### PROVIDED DATA

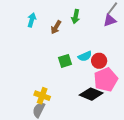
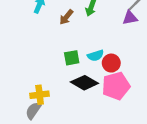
black diamond: (91, 94) -> (84, 83), moved
yellow cross: (42, 96) -> (40, 95), turned -35

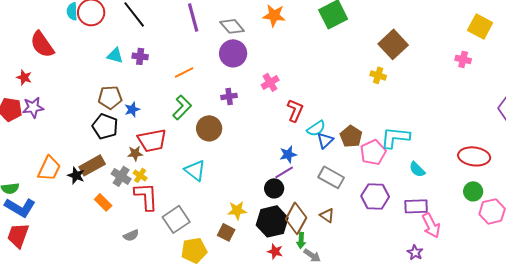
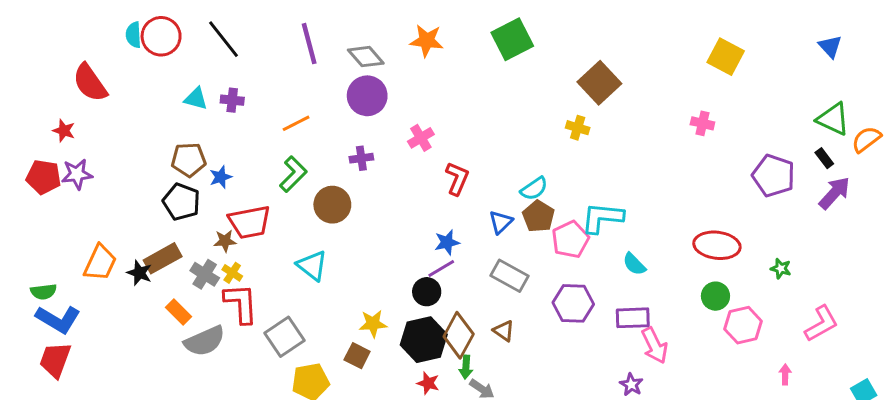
pink cross: (463, 59) -> (702, 123), moved
cyan semicircle: (316, 128) -> (534, 189), moved
gray semicircle: (131, 235) -> (205, 341), moved, size x1.8

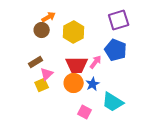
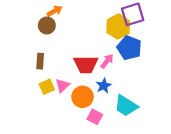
yellow hexagon: (74, 32) -> (118, 27), moved
brown rectangle: (36, 62) -> (40, 61), turned -56
pink triangle: (47, 74) -> (62, 86), moved
orange circle: (74, 83) -> (82, 97), moved

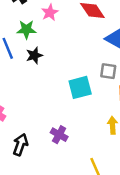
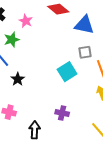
black star: (34, 55) -> (18, 79), moved

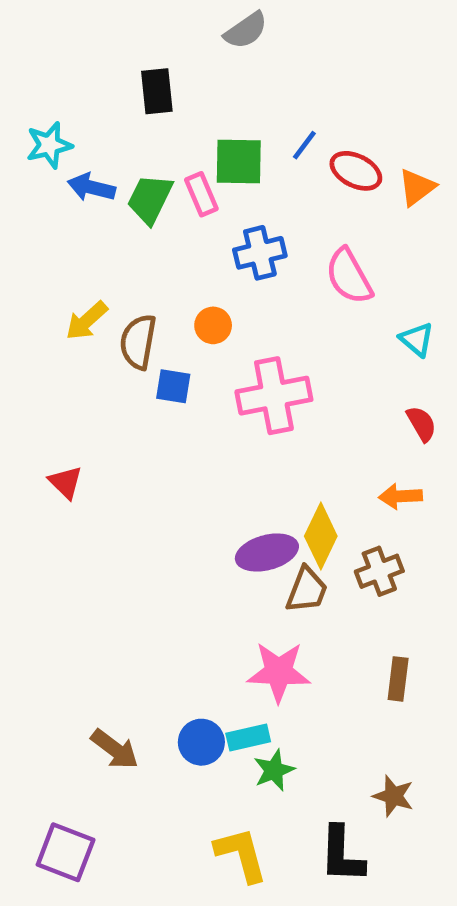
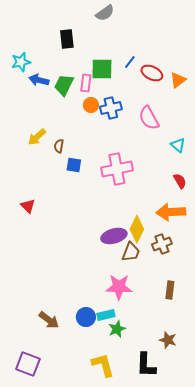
pink rectangle: (201, 194) -> (86, 83), turned 30
orange circle: (213, 325) -> (91, 105), moved
brown semicircle: (138, 342) -> (59, 146), size x0.6
orange arrow: (400, 496) -> (171, 212), size x1.6

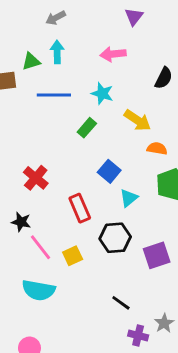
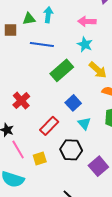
cyan star: (102, 94) -> (85, 44), moved
green rectangle: (87, 128) -> (62, 70), size x1.6
cyan triangle: (129, 198) -> (84, 123), turned -40
red rectangle: (80, 208) -> (49, 126), turned 60
purple square: (157, 255) -> (98, 166), turned -30

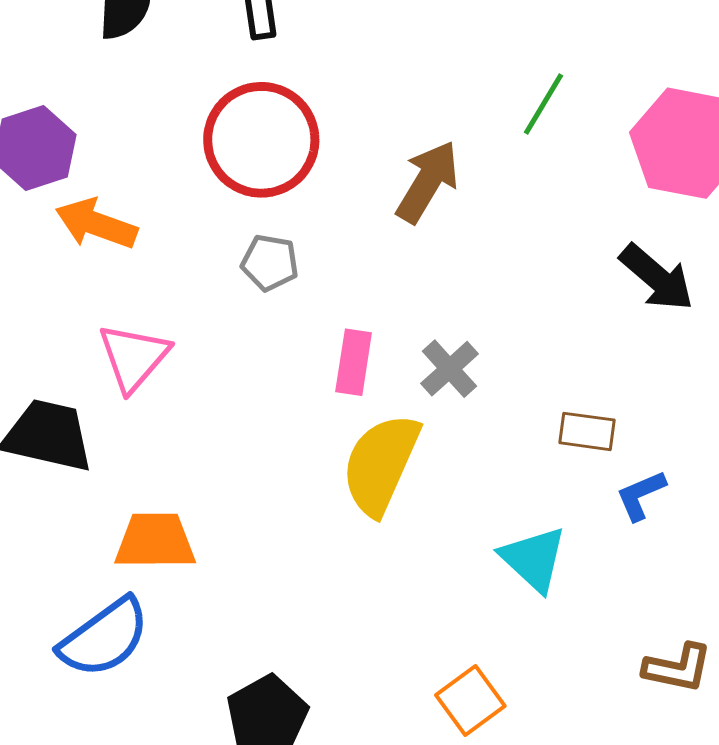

######

Set each line of the records down exactly, leaving every picture out.

*EXERCISE SOLUTION*
black diamond: (91, 94) -> (84, 83), moved
yellow cross: (42, 96) -> (40, 95), turned -35

pink cross: (463, 59) -> (702, 123), moved
cyan semicircle: (316, 128) -> (534, 189), moved
gray semicircle: (131, 235) -> (205, 341), moved, size x1.8

yellow hexagon: (74, 32) -> (118, 27), moved
brown rectangle: (36, 62) -> (40, 61), turned -56
pink triangle: (47, 74) -> (62, 86), moved
orange circle: (74, 83) -> (82, 97), moved

black star: (34, 55) -> (18, 79), moved

pink rectangle: (201, 194) -> (86, 83), turned 30
orange circle: (213, 325) -> (91, 105), moved
brown semicircle: (138, 342) -> (59, 146), size x0.6
orange arrow: (400, 496) -> (171, 212), size x1.6

cyan star: (102, 94) -> (85, 44), moved
green rectangle: (87, 128) -> (62, 70), size x1.6
cyan triangle: (129, 198) -> (84, 123), turned -40
red rectangle: (80, 208) -> (49, 126), turned 60
purple square: (157, 255) -> (98, 166), turned -30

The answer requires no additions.